[Saved entries]
____

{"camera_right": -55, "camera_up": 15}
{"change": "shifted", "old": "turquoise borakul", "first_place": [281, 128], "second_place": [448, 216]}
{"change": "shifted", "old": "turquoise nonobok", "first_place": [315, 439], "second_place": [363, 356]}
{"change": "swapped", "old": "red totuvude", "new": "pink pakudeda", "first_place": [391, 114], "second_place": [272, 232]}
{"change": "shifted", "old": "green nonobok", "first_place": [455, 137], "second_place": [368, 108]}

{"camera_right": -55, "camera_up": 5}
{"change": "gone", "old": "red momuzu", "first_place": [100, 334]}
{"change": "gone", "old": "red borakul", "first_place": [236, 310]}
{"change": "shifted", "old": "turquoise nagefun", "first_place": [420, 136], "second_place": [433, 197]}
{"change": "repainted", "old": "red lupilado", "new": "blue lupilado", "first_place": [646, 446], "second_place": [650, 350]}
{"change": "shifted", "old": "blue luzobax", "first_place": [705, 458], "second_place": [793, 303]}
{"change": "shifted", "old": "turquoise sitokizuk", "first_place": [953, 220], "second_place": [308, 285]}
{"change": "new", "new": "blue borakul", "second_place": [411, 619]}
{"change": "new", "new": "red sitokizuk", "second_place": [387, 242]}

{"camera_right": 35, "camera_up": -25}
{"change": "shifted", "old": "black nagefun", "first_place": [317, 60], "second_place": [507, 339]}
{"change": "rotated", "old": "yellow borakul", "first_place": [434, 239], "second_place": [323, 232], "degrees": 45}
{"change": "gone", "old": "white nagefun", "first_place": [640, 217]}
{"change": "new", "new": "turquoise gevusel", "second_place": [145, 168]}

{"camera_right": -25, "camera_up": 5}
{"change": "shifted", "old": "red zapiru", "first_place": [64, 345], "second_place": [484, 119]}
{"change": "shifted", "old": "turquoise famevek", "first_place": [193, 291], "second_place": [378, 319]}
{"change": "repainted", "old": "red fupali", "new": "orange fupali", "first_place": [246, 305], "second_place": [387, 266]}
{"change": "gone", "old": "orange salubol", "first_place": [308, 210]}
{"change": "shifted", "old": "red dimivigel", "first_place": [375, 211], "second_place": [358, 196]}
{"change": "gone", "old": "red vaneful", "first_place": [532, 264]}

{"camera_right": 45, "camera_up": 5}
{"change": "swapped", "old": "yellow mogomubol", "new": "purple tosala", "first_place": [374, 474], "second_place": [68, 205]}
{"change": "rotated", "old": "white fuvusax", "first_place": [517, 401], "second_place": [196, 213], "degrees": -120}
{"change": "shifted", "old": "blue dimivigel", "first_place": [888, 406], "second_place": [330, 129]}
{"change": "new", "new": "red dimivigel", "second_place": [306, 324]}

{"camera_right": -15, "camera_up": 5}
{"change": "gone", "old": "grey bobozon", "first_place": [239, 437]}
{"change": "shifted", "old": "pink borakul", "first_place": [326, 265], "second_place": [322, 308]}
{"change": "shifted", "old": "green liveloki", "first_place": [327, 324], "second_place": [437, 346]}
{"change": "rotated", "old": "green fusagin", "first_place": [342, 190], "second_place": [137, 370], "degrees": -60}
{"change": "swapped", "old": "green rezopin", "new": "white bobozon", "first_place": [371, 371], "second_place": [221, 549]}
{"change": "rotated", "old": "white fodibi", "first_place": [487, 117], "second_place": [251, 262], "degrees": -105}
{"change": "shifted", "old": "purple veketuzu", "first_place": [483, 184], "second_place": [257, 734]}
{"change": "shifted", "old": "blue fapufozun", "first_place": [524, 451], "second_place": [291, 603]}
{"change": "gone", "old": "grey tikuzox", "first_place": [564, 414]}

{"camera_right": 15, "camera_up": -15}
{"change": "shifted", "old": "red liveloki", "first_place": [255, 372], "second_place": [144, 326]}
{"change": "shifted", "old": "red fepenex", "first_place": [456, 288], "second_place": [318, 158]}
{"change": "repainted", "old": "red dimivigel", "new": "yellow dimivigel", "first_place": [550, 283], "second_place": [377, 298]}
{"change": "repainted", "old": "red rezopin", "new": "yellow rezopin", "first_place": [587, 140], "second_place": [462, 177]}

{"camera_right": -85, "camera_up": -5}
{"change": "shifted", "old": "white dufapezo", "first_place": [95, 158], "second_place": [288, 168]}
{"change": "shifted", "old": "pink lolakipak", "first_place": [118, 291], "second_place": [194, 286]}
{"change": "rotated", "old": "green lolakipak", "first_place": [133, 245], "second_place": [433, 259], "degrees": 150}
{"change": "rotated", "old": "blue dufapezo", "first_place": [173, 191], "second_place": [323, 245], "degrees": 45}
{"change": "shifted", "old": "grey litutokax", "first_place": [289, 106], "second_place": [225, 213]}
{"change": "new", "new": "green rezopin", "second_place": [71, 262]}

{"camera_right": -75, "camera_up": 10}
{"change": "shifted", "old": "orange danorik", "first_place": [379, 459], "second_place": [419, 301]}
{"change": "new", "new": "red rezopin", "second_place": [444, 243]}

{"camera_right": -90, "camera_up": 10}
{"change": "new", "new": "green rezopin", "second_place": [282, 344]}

____

> Work request: Please give all of the entries again, exactly as written.

> Task result:
{"camera_right": -55, "camera_up": 15}
{"change": "shifted", "old": "turquoise borakul", "first_place": [281, 128], "second_place": [448, 216]}
{"change": "shifted", "old": "turquoise nonobok", "first_place": [315, 439], "second_place": [363, 356]}
{"change": "swapped", "old": "red totuvude", "new": "pink pakudeda", "first_place": [391, 114], "second_place": [272, 232]}
{"change": "shifted", "old": "green nonobok", "first_place": [455, 137], "second_place": [368, 108]}

{"camera_right": -55, "camera_up": 5}
{"change": "gone", "old": "red momuzu", "first_place": [100, 334]}
{"change": "gone", "old": "red borakul", "first_place": [236, 310]}
{"change": "shifted", "old": "turquoise nagefun", "first_place": [420, 136], "second_place": [433, 197]}
{"change": "repainted", "old": "red lupilado", "new": "blue lupilado", "first_place": [646, 446], "second_place": [650, 350]}
{"change": "shifted", "old": "blue luzobax", "first_place": [705, 458], "second_place": [793, 303]}
{"change": "shifted", "old": "turquoise sitokizuk", "first_place": [953, 220], "second_place": [308, 285]}
{"change": "new", "new": "blue borakul", "second_place": [411, 619]}
{"change": "new", "new": "red sitokizuk", "second_place": [387, 242]}

{"camera_right": 35, "camera_up": -25}
{"change": "shifted", "old": "black nagefun", "first_place": [317, 60], "second_place": [507, 339]}
{"change": "rotated", "old": "yellow borakul", "first_place": [434, 239], "second_place": [323, 232], "degrees": 45}
{"change": "gone", "old": "white nagefun", "first_place": [640, 217]}
{"change": "new", "new": "turquoise gevusel", "second_place": [145, 168]}

{"camera_right": -25, "camera_up": 5}
{"change": "shifted", "old": "red zapiru", "first_place": [64, 345], "second_place": [484, 119]}
{"change": "shifted", "old": "turquoise famevek", "first_place": [193, 291], "second_place": [378, 319]}
{"change": "repainted", "old": "red fupali", "new": "orange fupali", "first_place": [246, 305], "second_place": [387, 266]}
{"change": "gone", "old": "orange salubol", "first_place": [308, 210]}
{"change": "shifted", "old": "red dimivigel", "first_place": [375, 211], "second_place": [358, 196]}
{"change": "gone", "old": "red vaneful", "first_place": [532, 264]}

{"camera_right": 45, "camera_up": 5}
{"change": "swapped", "old": "yellow mogomubol", "new": "purple tosala", "first_place": [374, 474], "second_place": [68, 205]}
{"change": "rotated", "old": "white fuvusax", "first_place": [517, 401], "second_place": [196, 213], "degrees": -120}
{"change": "shifted", "old": "blue dimivigel", "first_place": [888, 406], "second_place": [330, 129]}
{"change": "new", "new": "red dimivigel", "second_place": [306, 324]}

{"camera_right": -15, "camera_up": 5}
{"change": "gone", "old": "grey bobozon", "first_place": [239, 437]}
{"change": "shifted", "old": "pink borakul", "first_place": [326, 265], "second_place": [322, 308]}
{"change": "shifted", "old": "green liveloki", "first_place": [327, 324], "second_place": [437, 346]}
{"change": "rotated", "old": "green fusagin", "first_place": [342, 190], "second_place": [137, 370], "degrees": -60}
{"change": "swapped", "old": "green rezopin", "new": "white bobozon", "first_place": [371, 371], "second_place": [221, 549]}
{"change": "rotated", "old": "white fodibi", "first_place": [487, 117], "second_place": [251, 262], "degrees": -105}
{"change": "shifted", "old": "purple veketuzu", "first_place": [483, 184], "second_place": [257, 734]}
{"change": "shifted", "old": "blue fapufozun", "first_place": [524, 451], "second_place": [291, 603]}
{"change": "gone", "old": "grey tikuzox", "first_place": [564, 414]}

{"camera_right": 15, "camera_up": -15}
{"change": "shifted", "old": "red liveloki", "first_place": [255, 372], "second_place": [144, 326]}
{"change": "shifted", "old": "red fepenex", "first_place": [456, 288], "second_place": [318, 158]}
{"change": "repainted", "old": "red dimivigel", "new": "yellow dimivigel", "first_place": [550, 283], "second_place": [377, 298]}
{"change": "repainted", "old": "red rezopin", "new": "yellow rezopin", "first_place": [587, 140], "second_place": [462, 177]}

{"camera_right": -85, "camera_up": -5}
{"change": "shifted", "old": "white dufapezo", "first_place": [95, 158], "second_place": [288, 168]}
{"change": "shifted", "old": "pink lolakipak", "first_place": [118, 291], "second_place": [194, 286]}
{"change": "rotated", "old": "green lolakipak", "first_place": [133, 245], "second_place": [433, 259], "degrees": 150}
{"change": "rotated", "old": "blue dufapezo", "first_place": [173, 191], "second_place": [323, 245], "degrees": 45}
{"change": "shifted", "old": "grey litutokax", "first_place": [289, 106], "second_place": [225, 213]}
{"change": "new", "new": "green rezopin", "second_place": [71, 262]}

{"camera_right": -75, "camera_up": 10}
{"change": "shifted", "old": "orange danorik", "first_place": [379, 459], "second_place": [419, 301]}
{"change": "new", "new": "red rezopin", "second_place": [444, 243]}

{"camera_right": -90, "camera_up": 10}
{"change": "new", "new": "green rezopin", "second_place": [282, 344]}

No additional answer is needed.